DATA UNDER STUDY
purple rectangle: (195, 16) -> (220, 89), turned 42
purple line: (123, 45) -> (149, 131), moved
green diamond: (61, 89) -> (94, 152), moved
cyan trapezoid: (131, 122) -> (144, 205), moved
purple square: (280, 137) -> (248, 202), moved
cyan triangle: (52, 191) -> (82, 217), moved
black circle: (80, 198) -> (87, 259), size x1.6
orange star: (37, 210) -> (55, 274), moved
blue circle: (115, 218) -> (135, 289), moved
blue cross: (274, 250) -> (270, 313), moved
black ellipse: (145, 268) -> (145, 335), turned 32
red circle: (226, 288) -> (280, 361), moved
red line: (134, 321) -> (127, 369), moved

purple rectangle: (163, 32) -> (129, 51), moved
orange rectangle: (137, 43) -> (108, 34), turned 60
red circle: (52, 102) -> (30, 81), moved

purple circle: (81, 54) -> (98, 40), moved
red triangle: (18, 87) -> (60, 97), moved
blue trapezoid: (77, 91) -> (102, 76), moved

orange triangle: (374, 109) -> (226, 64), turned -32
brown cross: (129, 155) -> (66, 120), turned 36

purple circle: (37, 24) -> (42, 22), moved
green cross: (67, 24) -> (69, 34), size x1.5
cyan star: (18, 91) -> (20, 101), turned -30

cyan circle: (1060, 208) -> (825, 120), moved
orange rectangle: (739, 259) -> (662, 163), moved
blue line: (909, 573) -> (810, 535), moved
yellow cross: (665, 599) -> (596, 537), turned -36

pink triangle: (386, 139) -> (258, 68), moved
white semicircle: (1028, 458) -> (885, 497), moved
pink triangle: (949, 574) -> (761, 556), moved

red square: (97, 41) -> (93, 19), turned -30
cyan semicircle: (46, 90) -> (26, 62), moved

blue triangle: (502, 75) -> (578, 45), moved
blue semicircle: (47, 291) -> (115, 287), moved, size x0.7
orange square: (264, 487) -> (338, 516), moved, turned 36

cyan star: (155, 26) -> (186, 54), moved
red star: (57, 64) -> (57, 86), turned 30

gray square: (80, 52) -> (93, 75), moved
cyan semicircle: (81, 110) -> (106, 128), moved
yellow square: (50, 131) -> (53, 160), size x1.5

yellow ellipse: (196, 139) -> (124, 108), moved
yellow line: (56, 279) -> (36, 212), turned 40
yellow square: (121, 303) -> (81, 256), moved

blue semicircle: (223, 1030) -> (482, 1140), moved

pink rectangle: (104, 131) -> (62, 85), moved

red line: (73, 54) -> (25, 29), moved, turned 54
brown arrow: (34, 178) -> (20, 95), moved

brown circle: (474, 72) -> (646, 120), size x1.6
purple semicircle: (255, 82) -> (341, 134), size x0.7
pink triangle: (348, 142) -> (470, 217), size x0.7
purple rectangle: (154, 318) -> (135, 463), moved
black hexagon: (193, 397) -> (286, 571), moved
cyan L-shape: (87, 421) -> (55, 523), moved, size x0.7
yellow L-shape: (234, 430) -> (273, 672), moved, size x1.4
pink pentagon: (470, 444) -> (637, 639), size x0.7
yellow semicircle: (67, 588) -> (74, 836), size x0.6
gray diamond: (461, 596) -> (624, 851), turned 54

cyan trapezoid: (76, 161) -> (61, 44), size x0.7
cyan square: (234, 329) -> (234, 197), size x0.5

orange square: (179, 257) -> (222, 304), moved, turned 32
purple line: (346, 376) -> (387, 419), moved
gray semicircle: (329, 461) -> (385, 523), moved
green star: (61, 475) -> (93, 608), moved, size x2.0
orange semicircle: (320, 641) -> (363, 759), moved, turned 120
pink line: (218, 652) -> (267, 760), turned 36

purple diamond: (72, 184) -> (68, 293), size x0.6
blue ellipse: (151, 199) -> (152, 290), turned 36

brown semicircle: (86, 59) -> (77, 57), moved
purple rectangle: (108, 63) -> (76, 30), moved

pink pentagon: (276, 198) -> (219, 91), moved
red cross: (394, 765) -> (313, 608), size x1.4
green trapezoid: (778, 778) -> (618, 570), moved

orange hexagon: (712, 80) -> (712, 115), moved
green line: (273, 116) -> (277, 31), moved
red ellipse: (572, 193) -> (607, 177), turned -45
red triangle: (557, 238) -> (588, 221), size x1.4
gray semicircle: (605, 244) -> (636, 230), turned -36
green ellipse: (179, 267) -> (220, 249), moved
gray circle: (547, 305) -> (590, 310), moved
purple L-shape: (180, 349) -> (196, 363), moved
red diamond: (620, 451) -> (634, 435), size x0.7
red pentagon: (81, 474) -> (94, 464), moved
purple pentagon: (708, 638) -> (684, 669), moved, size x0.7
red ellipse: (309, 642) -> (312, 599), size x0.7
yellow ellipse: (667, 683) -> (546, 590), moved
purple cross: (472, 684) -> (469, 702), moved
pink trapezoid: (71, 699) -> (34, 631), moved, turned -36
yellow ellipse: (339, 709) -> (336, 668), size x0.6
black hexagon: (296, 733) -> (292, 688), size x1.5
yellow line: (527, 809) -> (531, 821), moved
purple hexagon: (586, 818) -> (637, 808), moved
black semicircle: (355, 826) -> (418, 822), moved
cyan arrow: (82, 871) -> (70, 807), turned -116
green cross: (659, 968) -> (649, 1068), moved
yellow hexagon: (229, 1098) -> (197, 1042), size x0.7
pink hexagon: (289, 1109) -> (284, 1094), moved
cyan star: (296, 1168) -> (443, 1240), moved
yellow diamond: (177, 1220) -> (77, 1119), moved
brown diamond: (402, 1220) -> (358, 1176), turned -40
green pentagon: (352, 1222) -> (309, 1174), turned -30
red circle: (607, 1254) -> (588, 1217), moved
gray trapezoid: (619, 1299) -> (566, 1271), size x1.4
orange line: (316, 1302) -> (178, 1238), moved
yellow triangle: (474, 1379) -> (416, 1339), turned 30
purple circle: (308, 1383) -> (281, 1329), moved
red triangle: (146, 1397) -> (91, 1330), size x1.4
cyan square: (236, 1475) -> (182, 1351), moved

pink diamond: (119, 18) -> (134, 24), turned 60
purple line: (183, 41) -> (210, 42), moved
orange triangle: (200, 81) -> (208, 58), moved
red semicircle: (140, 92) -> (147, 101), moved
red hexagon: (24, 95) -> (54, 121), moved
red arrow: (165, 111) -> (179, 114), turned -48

REQUIRED WORK
Repeat the whole listing exactly. Leave nothing out.

RESULT OF THE TASK
purple rectangle: (195, 16) -> (220, 89), turned 42
purple line: (123, 45) -> (149, 131), moved
green diamond: (61, 89) -> (94, 152), moved
cyan trapezoid: (131, 122) -> (144, 205), moved
purple square: (280, 137) -> (248, 202), moved
cyan triangle: (52, 191) -> (82, 217), moved
black circle: (80, 198) -> (87, 259), size x1.6
orange star: (37, 210) -> (55, 274), moved
blue circle: (115, 218) -> (135, 289), moved
blue cross: (274, 250) -> (270, 313), moved
black ellipse: (145, 268) -> (145, 335), turned 32
red circle: (226, 288) -> (280, 361), moved
red line: (134, 321) -> (127, 369), moved

purple rectangle: (163, 32) -> (129, 51), moved
orange rectangle: (137, 43) -> (108, 34), turned 60
red circle: (52, 102) -> (30, 81), moved

purple circle: (81, 54) -> (98, 40), moved
red triangle: (18, 87) -> (60, 97), moved
blue trapezoid: (77, 91) -> (102, 76), moved

orange triangle: (374, 109) -> (226, 64), turned -32
brown cross: (129, 155) -> (66, 120), turned 36

purple circle: (37, 24) -> (42, 22), moved
green cross: (67, 24) -> (69, 34), size x1.5
cyan star: (18, 91) -> (20, 101), turned -30

cyan circle: (1060, 208) -> (825, 120), moved
orange rectangle: (739, 259) -> (662, 163), moved
blue line: (909, 573) -> (810, 535), moved
yellow cross: (665, 599) -> (596, 537), turned -36

pink triangle: (386, 139) -> (258, 68), moved
white semicircle: (1028, 458) -> (885, 497), moved
pink triangle: (949, 574) -> (761, 556), moved

red square: (97, 41) -> (93, 19), turned -30
cyan semicircle: (46, 90) -> (26, 62), moved

blue triangle: (502, 75) -> (578, 45), moved
blue semicircle: (47, 291) -> (115, 287), moved, size x0.7
orange square: (264, 487) -> (338, 516), moved, turned 36

cyan star: (155, 26) -> (186, 54), moved
red star: (57, 64) -> (57, 86), turned 30

gray square: (80, 52) -> (93, 75), moved
cyan semicircle: (81, 110) -> (106, 128), moved
yellow square: (50, 131) -> (53, 160), size x1.5

yellow ellipse: (196, 139) -> (124, 108), moved
yellow line: (56, 279) -> (36, 212), turned 40
yellow square: (121, 303) -> (81, 256), moved

blue semicircle: (223, 1030) -> (482, 1140), moved

pink rectangle: (104, 131) -> (62, 85), moved

red line: (73, 54) -> (25, 29), moved, turned 54
brown arrow: (34, 178) -> (20, 95), moved

brown circle: (474, 72) -> (646, 120), size x1.6
purple semicircle: (255, 82) -> (341, 134), size x0.7
pink triangle: (348, 142) -> (470, 217), size x0.7
purple rectangle: (154, 318) -> (135, 463), moved
black hexagon: (193, 397) -> (286, 571), moved
cyan L-shape: (87, 421) -> (55, 523), moved, size x0.7
yellow L-shape: (234, 430) -> (273, 672), moved, size x1.4
pink pentagon: (470, 444) -> (637, 639), size x0.7
yellow semicircle: (67, 588) -> (74, 836), size x0.6
gray diamond: (461, 596) -> (624, 851), turned 54

cyan trapezoid: (76, 161) -> (61, 44), size x0.7
cyan square: (234, 329) -> (234, 197), size x0.5

orange square: (179, 257) -> (222, 304), moved, turned 32
purple line: (346, 376) -> (387, 419), moved
gray semicircle: (329, 461) -> (385, 523), moved
green star: (61, 475) -> (93, 608), moved, size x2.0
orange semicircle: (320, 641) -> (363, 759), moved, turned 120
pink line: (218, 652) -> (267, 760), turned 36

purple diamond: (72, 184) -> (68, 293), size x0.6
blue ellipse: (151, 199) -> (152, 290), turned 36

brown semicircle: (86, 59) -> (77, 57), moved
purple rectangle: (108, 63) -> (76, 30), moved

pink pentagon: (276, 198) -> (219, 91), moved
red cross: (394, 765) -> (313, 608), size x1.4
green trapezoid: (778, 778) -> (618, 570), moved

orange hexagon: (712, 80) -> (712, 115), moved
green line: (273, 116) -> (277, 31), moved
red ellipse: (572, 193) -> (607, 177), turned -45
red triangle: (557, 238) -> (588, 221), size x1.4
gray semicircle: (605, 244) -> (636, 230), turned -36
green ellipse: (179, 267) -> (220, 249), moved
gray circle: (547, 305) -> (590, 310), moved
purple L-shape: (180, 349) -> (196, 363), moved
red diamond: (620, 451) -> (634, 435), size x0.7
red pentagon: (81, 474) -> (94, 464), moved
purple pentagon: (708, 638) -> (684, 669), moved, size x0.7
red ellipse: (309, 642) -> (312, 599), size x0.7
yellow ellipse: (667, 683) -> (546, 590), moved
purple cross: (472, 684) -> (469, 702), moved
pink trapezoid: (71, 699) -> (34, 631), moved, turned -36
yellow ellipse: (339, 709) -> (336, 668), size x0.6
black hexagon: (296, 733) -> (292, 688), size x1.5
yellow line: (527, 809) -> (531, 821), moved
purple hexagon: (586, 818) -> (637, 808), moved
black semicircle: (355, 826) -> (418, 822), moved
cyan arrow: (82, 871) -> (70, 807), turned -116
green cross: (659, 968) -> (649, 1068), moved
yellow hexagon: (229, 1098) -> (197, 1042), size x0.7
pink hexagon: (289, 1109) -> (284, 1094), moved
cyan star: (296, 1168) -> (443, 1240), moved
yellow diamond: (177, 1220) -> (77, 1119), moved
brown diamond: (402, 1220) -> (358, 1176), turned -40
green pentagon: (352, 1222) -> (309, 1174), turned -30
red circle: (607, 1254) -> (588, 1217), moved
gray trapezoid: (619, 1299) -> (566, 1271), size x1.4
orange line: (316, 1302) -> (178, 1238), moved
yellow triangle: (474, 1379) -> (416, 1339), turned 30
purple circle: (308, 1383) -> (281, 1329), moved
red triangle: (146, 1397) -> (91, 1330), size x1.4
cyan square: (236, 1475) -> (182, 1351), moved

pink diamond: (119, 18) -> (134, 24), turned 60
purple line: (183, 41) -> (210, 42), moved
orange triangle: (200, 81) -> (208, 58), moved
red semicircle: (140, 92) -> (147, 101), moved
red hexagon: (24, 95) -> (54, 121), moved
red arrow: (165, 111) -> (179, 114), turned -48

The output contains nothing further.